• _Data in this exercise_:

- Opening Delimiter -

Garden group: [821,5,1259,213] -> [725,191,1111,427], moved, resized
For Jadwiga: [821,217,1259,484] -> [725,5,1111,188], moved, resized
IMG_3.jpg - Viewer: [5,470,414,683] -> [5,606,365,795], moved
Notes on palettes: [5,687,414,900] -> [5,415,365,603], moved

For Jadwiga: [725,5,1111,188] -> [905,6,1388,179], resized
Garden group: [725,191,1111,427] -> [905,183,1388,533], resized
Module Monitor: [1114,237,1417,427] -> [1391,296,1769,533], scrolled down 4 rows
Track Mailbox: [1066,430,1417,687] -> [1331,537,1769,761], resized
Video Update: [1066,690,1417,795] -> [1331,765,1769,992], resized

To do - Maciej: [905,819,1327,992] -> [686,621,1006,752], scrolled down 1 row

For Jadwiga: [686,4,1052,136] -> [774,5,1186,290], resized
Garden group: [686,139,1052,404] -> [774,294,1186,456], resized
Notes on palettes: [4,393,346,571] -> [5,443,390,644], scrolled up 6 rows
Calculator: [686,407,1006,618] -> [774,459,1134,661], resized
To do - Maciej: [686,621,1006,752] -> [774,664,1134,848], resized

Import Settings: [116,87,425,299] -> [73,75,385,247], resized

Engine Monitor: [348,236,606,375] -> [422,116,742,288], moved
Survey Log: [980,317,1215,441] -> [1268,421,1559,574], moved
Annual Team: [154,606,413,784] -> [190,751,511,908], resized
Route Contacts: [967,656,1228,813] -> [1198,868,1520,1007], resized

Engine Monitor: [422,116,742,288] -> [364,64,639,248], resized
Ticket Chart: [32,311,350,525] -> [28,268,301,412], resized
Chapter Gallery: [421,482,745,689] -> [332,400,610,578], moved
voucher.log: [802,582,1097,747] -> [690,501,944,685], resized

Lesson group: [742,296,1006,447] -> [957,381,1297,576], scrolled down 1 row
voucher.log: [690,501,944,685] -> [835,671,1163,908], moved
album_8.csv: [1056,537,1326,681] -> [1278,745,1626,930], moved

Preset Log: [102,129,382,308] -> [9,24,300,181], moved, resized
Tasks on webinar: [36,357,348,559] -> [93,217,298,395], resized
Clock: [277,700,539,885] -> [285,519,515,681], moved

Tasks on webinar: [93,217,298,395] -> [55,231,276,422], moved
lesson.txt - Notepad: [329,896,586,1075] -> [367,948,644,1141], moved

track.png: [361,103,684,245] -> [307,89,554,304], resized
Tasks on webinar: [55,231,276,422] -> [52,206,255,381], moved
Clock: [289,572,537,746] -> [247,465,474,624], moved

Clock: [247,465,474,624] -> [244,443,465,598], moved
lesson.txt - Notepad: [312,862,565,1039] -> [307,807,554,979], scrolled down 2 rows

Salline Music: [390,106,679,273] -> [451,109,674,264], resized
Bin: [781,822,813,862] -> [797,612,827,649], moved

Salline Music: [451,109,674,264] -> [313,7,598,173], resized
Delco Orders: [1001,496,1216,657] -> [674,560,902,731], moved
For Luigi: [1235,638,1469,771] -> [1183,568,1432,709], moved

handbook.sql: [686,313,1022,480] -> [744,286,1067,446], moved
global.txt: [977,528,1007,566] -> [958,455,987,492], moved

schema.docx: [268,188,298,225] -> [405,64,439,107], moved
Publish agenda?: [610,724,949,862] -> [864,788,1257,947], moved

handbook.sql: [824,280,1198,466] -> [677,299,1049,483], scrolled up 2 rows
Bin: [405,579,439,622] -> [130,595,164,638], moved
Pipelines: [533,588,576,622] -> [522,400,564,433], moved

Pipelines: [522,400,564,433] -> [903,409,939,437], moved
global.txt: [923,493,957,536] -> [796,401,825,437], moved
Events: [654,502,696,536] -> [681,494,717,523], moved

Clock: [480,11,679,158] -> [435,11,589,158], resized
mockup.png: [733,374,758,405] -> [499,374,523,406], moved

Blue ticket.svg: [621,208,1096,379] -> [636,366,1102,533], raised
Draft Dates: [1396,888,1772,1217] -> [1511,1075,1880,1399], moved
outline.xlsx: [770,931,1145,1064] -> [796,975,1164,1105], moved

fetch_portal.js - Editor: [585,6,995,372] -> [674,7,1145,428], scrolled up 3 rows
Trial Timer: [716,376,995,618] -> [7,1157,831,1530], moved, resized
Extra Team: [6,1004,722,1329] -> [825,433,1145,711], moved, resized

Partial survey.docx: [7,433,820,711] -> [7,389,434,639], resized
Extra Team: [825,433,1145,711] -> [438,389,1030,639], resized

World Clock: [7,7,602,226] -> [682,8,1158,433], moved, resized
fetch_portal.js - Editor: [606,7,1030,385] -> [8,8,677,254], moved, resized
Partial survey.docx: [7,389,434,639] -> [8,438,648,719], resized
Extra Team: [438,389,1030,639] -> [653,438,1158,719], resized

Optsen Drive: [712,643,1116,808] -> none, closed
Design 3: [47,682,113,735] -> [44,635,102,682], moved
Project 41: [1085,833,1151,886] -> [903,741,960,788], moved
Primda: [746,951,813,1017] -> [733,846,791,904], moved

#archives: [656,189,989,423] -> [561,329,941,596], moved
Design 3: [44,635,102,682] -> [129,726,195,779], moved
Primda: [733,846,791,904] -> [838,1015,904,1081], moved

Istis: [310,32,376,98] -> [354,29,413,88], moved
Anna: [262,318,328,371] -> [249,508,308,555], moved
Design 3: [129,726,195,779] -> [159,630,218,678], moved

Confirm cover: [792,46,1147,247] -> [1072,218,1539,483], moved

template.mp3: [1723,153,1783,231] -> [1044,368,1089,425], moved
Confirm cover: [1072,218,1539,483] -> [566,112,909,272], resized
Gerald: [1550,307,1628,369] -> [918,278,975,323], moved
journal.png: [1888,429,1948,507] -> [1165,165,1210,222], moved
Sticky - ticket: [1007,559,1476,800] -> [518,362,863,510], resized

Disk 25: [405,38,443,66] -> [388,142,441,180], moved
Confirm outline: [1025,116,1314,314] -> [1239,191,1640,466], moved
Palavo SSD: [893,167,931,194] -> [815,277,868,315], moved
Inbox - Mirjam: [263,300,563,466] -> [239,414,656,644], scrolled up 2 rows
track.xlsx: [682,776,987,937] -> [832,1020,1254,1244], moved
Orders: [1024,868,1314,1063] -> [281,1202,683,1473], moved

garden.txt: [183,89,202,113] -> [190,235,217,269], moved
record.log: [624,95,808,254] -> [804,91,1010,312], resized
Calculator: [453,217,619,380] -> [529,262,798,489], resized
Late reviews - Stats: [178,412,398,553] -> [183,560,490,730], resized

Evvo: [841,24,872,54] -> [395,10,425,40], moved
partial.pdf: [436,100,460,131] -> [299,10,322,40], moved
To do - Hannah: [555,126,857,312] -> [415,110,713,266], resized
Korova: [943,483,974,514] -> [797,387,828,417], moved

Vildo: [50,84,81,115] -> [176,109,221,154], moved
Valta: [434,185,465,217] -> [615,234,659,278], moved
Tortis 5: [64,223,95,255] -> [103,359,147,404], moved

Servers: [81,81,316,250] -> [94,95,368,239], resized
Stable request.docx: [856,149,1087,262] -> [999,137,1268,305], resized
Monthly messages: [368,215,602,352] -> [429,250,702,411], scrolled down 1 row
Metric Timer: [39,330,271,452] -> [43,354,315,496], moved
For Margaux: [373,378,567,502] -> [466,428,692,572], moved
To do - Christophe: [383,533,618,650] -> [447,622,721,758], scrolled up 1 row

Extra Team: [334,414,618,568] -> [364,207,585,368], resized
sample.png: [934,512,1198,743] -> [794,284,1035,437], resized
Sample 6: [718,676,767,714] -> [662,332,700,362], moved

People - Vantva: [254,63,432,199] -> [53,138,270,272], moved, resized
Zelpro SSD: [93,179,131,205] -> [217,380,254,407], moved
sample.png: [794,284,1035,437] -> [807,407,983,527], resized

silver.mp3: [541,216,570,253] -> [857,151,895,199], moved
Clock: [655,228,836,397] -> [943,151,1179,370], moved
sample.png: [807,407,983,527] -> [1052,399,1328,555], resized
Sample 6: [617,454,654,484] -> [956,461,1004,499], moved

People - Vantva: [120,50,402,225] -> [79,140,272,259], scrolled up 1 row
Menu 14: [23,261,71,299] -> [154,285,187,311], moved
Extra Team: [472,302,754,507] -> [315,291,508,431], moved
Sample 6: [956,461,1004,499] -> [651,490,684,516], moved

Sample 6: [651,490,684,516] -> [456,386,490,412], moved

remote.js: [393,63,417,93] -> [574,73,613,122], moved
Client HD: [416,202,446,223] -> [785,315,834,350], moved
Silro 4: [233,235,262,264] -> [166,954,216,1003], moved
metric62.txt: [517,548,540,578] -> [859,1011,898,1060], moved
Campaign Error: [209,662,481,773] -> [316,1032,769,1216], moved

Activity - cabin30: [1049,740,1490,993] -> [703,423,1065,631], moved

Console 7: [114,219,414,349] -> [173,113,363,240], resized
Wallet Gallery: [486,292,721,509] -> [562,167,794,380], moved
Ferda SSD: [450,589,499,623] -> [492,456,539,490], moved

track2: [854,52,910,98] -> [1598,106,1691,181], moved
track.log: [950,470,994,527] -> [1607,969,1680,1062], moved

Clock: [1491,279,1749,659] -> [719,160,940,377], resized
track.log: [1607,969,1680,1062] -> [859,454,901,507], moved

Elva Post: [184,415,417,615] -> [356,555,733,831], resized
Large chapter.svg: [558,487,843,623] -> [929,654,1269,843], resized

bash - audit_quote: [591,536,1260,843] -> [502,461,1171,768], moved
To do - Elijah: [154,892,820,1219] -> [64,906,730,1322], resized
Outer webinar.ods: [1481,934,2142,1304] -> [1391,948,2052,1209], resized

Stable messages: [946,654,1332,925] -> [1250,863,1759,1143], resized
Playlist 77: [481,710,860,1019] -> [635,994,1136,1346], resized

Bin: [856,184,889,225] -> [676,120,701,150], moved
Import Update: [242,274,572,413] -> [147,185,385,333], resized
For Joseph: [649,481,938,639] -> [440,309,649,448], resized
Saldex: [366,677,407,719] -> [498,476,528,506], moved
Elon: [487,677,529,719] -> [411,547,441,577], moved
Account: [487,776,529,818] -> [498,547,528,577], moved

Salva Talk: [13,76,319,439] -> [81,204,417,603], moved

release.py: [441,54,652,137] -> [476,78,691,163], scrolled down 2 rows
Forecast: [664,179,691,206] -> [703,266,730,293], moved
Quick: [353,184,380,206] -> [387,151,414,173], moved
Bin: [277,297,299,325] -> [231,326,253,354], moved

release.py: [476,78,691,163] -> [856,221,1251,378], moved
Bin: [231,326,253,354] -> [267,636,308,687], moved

- Closing Delimiter -

• _Assignment_: Among the entries above, find the line with "Calculator: [686,407,1006,618] ->" and the line with "Engine Monitor: [348,236,606,375]"; give again exactly these two lines and all lines between them.

• _Exercise solution_:
Calculator: [686,407,1006,618] -> [774,459,1134,661], resized
To do - Maciej: [686,621,1006,752] -> [774,664,1134,848], resized

Import Settings: [116,87,425,299] -> [73,75,385,247], resized

Engine Monitor: [348,236,606,375] -> [422,116,742,288], moved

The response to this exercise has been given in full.